Work to complete: For the word "slope", copy every line of the material that includes it.

Material for the task:
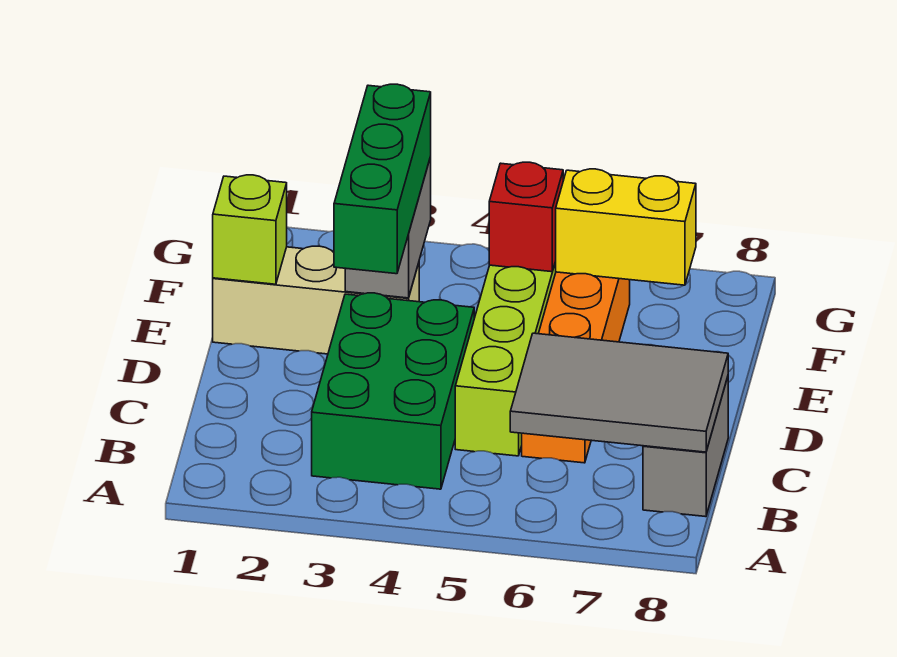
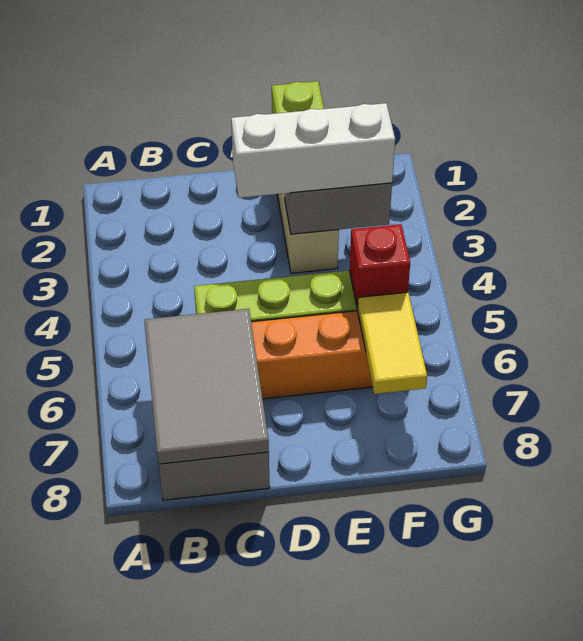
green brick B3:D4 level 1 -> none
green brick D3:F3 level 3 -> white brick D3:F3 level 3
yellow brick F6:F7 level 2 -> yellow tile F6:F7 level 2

...

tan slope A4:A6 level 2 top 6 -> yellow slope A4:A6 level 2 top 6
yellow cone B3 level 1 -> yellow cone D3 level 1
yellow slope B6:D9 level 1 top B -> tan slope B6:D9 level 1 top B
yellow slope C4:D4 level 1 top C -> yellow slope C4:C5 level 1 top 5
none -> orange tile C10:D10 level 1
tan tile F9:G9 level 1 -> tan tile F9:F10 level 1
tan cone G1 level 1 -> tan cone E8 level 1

Response to this task:
tan slope A4:A6 level 2 top 6 -> yellow slope A4:A6 level 2 top 6
yellow slope B6:D9 level 1 top B -> tan slope B6:D9 level 1 top B
yellow slope C4:D4 level 1 top C -> yellow slope C4:C5 level 1 top 5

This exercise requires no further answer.